_Action item_. Your answer should be every line of the records that contains the word "plus".

Edit tracking data:
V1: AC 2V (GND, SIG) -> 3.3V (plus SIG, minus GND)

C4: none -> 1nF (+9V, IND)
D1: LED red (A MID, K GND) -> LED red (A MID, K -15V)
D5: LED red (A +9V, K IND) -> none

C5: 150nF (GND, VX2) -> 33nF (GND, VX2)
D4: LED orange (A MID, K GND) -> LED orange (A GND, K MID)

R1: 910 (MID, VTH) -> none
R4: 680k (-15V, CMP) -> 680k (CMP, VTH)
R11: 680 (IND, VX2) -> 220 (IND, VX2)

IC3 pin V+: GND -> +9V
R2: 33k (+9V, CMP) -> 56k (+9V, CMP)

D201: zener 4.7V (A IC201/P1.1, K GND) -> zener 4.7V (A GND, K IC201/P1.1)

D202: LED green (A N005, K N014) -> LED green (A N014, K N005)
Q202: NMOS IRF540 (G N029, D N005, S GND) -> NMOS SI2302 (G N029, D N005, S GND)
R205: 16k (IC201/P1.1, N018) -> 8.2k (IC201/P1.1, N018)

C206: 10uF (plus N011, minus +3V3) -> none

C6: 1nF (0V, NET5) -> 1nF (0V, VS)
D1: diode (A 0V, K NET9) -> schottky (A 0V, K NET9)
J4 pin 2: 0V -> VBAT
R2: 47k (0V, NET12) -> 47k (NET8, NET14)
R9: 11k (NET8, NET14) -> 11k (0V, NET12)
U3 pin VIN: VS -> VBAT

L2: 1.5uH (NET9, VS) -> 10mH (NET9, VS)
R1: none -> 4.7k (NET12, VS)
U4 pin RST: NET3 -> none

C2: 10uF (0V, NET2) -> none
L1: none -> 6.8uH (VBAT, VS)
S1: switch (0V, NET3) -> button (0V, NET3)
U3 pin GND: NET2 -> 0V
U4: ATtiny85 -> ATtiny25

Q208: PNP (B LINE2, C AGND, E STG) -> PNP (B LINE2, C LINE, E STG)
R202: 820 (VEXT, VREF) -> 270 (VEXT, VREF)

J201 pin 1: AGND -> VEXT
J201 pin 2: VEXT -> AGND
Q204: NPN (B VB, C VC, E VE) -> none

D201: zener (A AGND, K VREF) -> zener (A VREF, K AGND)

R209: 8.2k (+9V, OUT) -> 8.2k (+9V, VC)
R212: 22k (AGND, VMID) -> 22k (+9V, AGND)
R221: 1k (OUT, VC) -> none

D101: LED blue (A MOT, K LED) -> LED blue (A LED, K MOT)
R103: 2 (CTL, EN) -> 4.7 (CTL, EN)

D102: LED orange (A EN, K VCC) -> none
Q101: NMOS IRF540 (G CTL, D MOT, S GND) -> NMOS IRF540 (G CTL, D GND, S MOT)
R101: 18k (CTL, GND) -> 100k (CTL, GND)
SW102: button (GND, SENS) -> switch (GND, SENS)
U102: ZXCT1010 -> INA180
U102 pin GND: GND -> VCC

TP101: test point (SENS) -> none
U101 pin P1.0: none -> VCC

_Solution to the exercise_.
V1: AC 2V (GND, SIG) -> 3.3V (plus SIG, minus GND)
C206: 10uF (plus N011, minus +3V3) -> none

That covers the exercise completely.